Exercise requirements — Identify and copy all lines of the material where the string "camera" is found.

^^^^

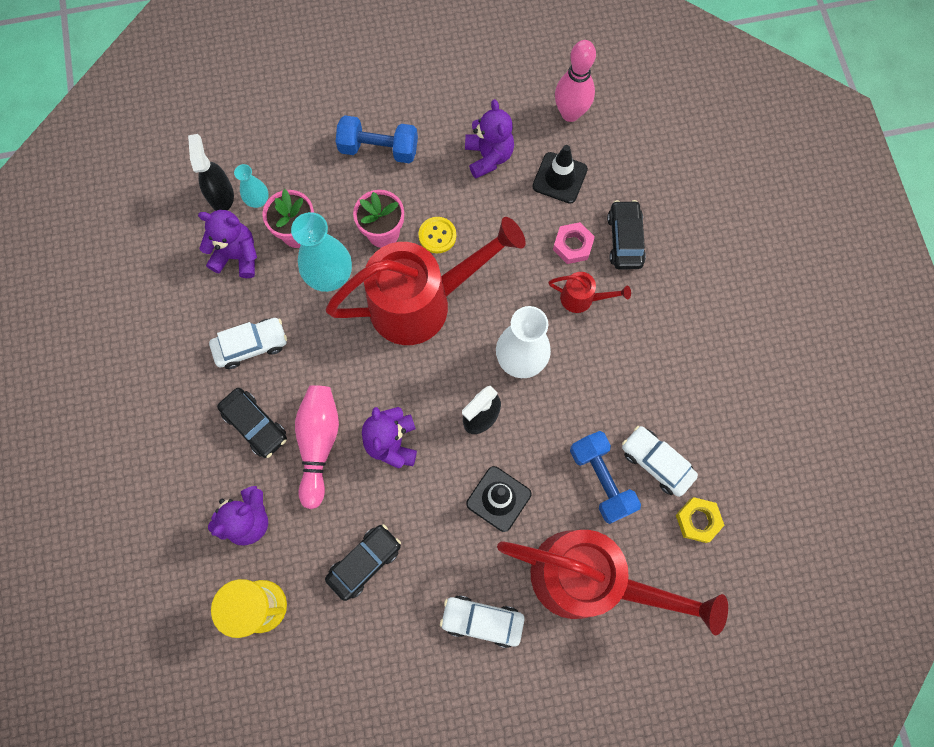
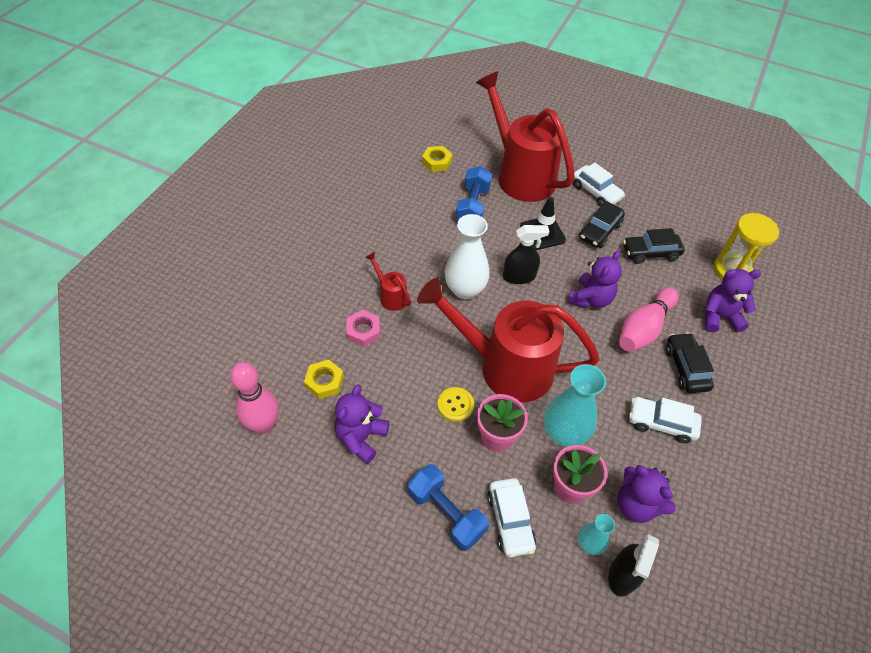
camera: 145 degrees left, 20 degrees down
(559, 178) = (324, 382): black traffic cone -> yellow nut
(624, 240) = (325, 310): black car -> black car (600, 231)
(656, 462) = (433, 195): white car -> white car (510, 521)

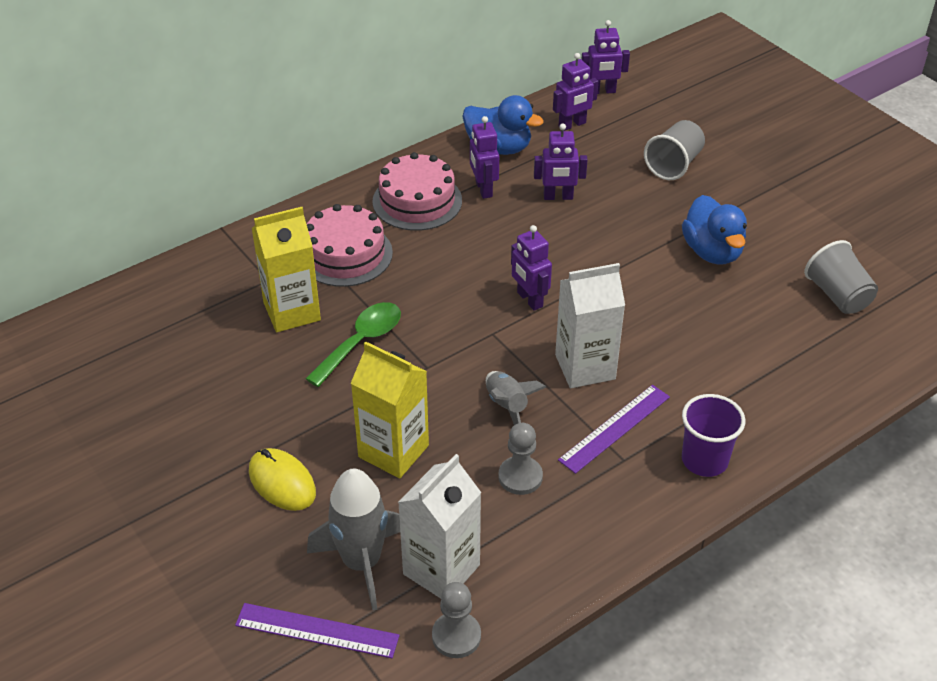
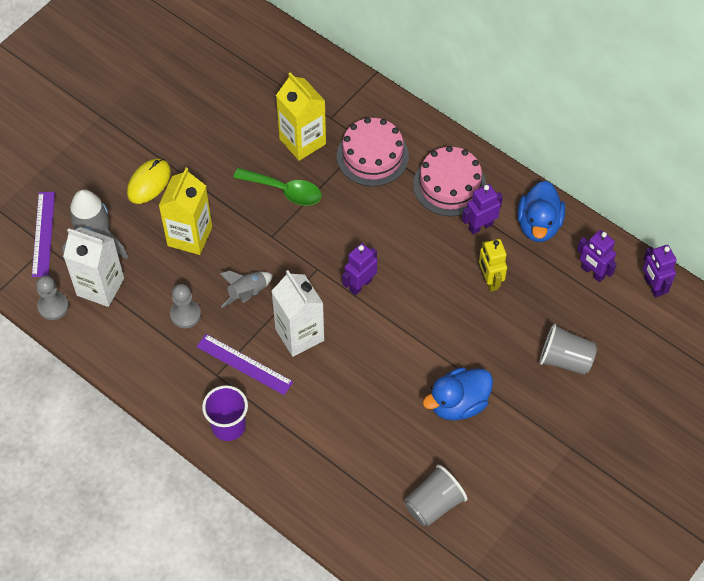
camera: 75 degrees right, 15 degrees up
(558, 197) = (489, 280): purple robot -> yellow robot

^^^^

Answer area —
camera: 145 degrees left, 20 degrees down
camera: 75 degrees right, 15 degrees up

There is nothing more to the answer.